= Work instruction =
Leave the images out and repeat the data exactly as given.

= Source data =
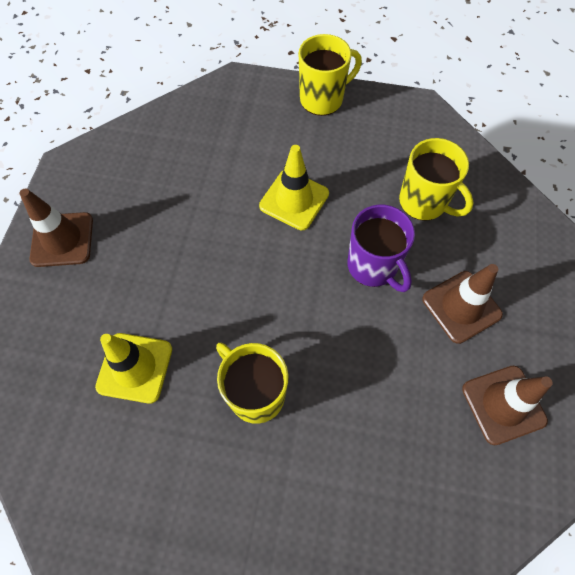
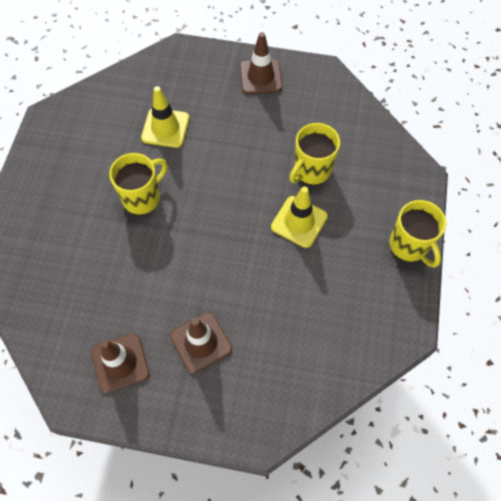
camera: 90 degrees right, 0 degrees up
purple mug [347,205,415,292] -> none
yellow mug [399,138,474,221] -> yellow mug moved to [289,123,340,185]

= Exercise output =
camera: 90 degrees right, 0 degrees up
purple mug [347,205,415,292] -> none
yellow mug [399,138,474,221] -> yellow mug moved to [289,123,340,185]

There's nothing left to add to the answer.